## Brief
The records that follow are to be given again exactly, with their pictures omitted.
(Data shown)
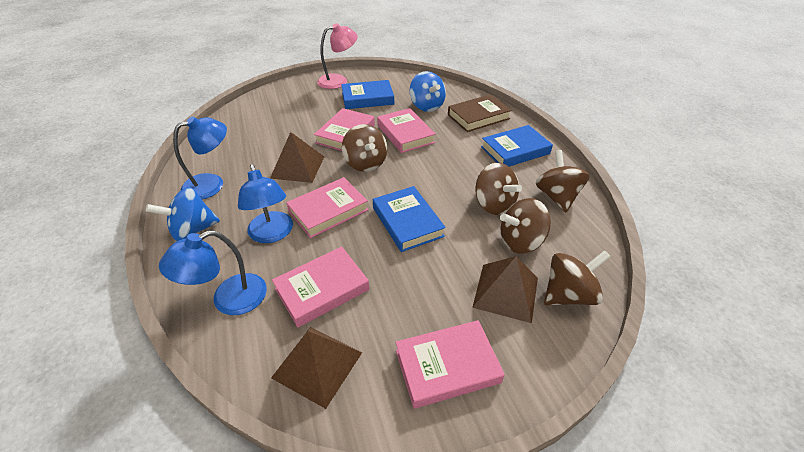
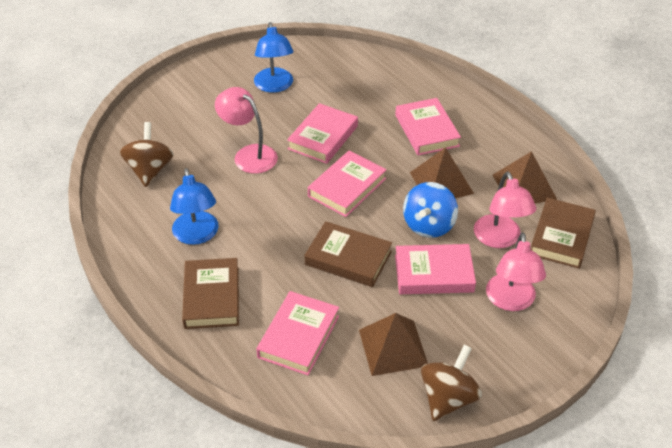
blue book: 3 -> 0
blue lamp: 3 -> 2
blue spinning top: 2 -> 1
brown book: 1 -> 3
brown spinning top: 5 -> 2
pink lamp: 1 -> 3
(End Data shown)
## Exercise answer
blue book: 3 -> 0
blue lamp: 3 -> 2
blue spinning top: 2 -> 1
brown book: 1 -> 3
brown spinning top: 5 -> 2
pink lamp: 1 -> 3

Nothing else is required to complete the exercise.